TASK REQUIREMENTS. Faithfully repeat each entry below, minus the pictures.

SUPPLIED DATA.
========================

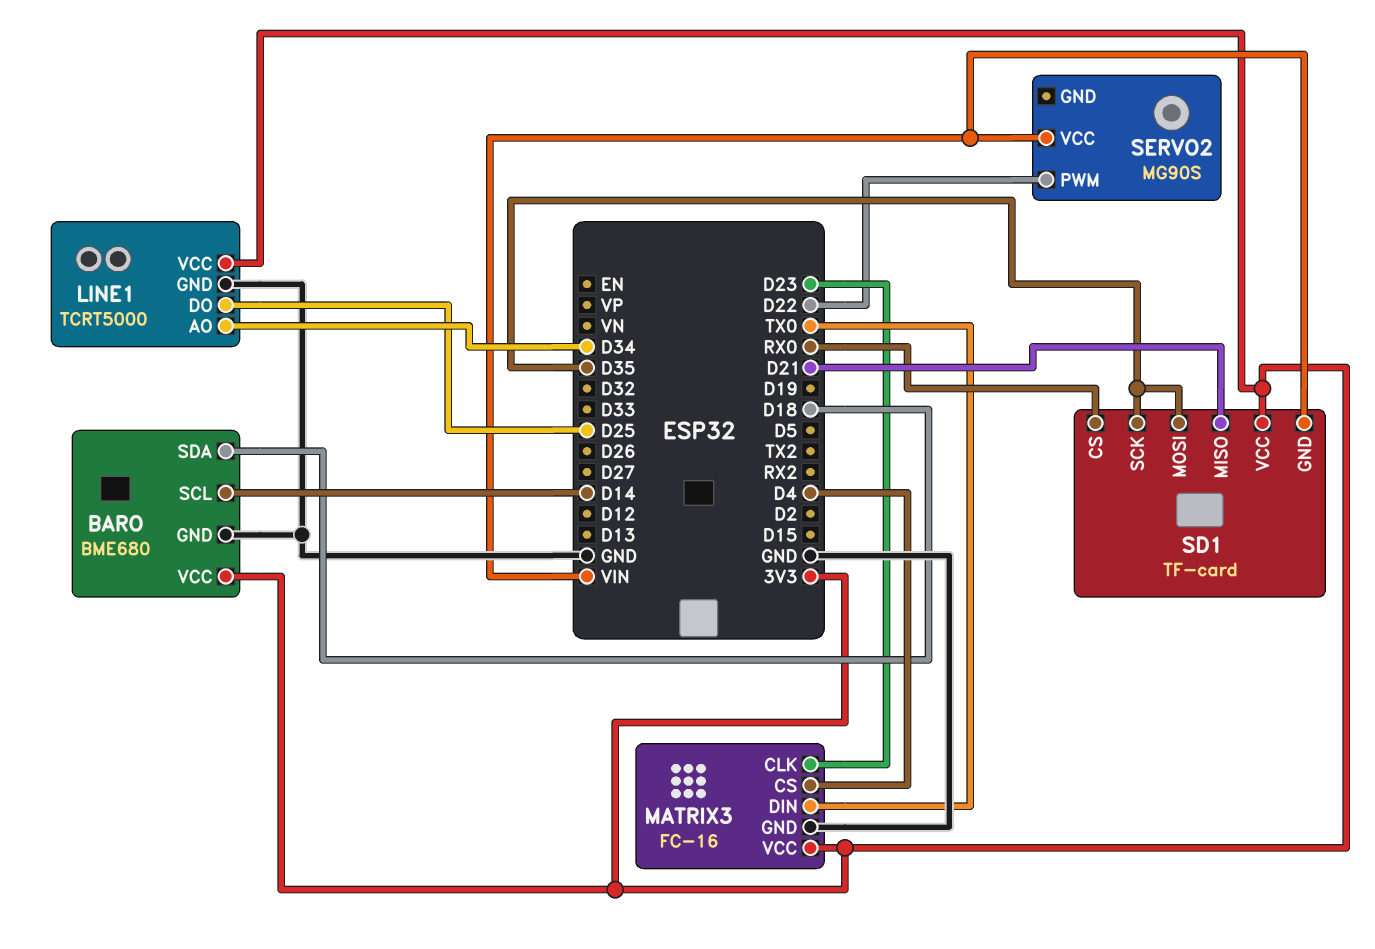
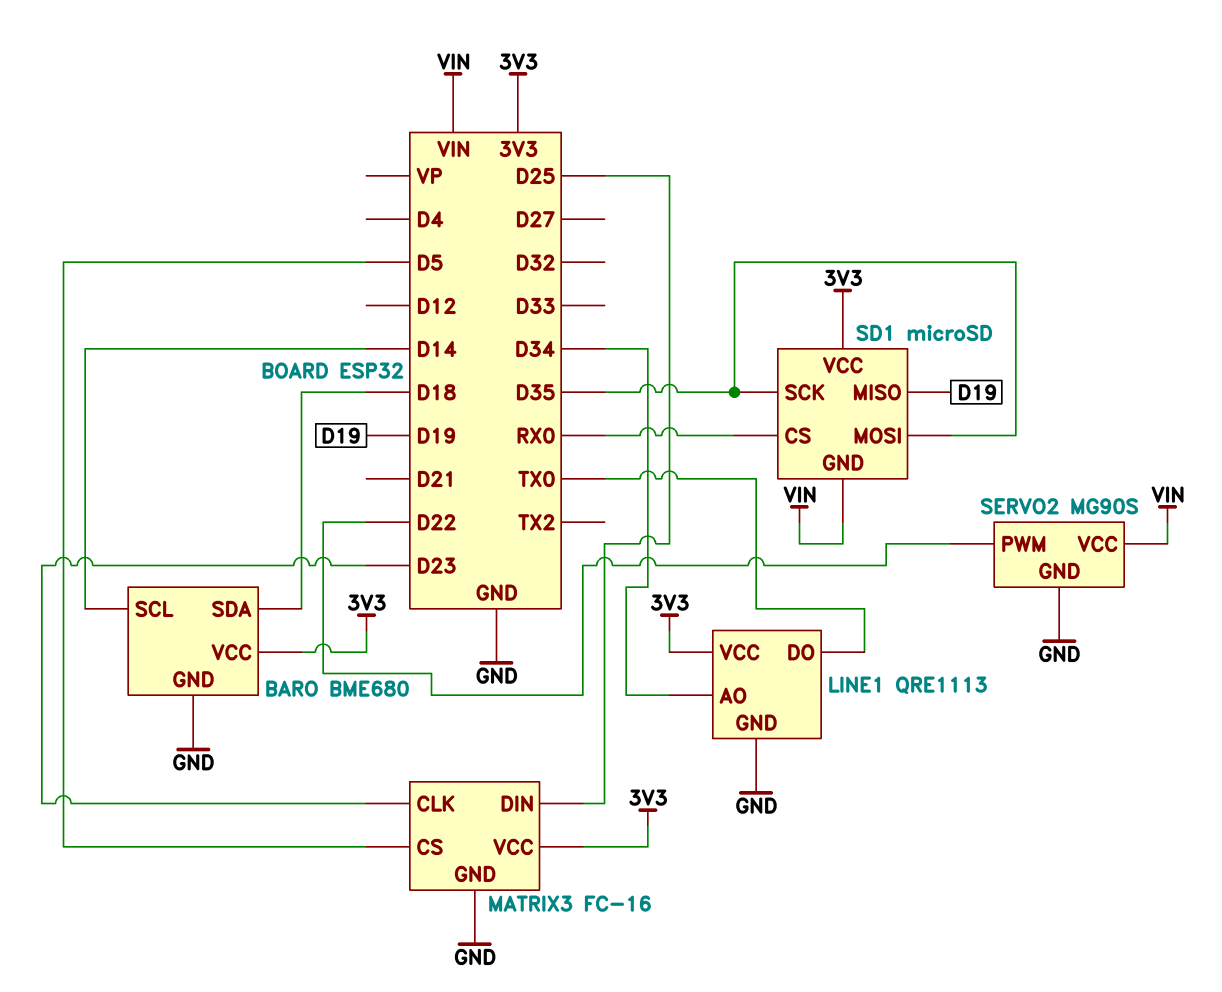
LINE1: TCRT5000 -> QRE1113
LINE1 pin DO: D25 -> TX0
MATRIX3 pin CS: D4 -> D5
MATRIX3 pin DIN: TX0 -> D25
SD1: TF-card -> microSD
SD1 pin MISO: D21 -> D19
SERVO2 pin GND: none -> GND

========================

RESPONSE TO THE TASK.
LINE1: TCRT5000 -> QRE1113
LINE1 pin DO: D25 -> TX0
MATRIX3 pin CS: D4 -> D5
MATRIX3 pin DIN: TX0 -> D25
SD1: TF-card -> microSD
SD1 pin MISO: D21 -> D19
SERVO2 pin GND: none -> GND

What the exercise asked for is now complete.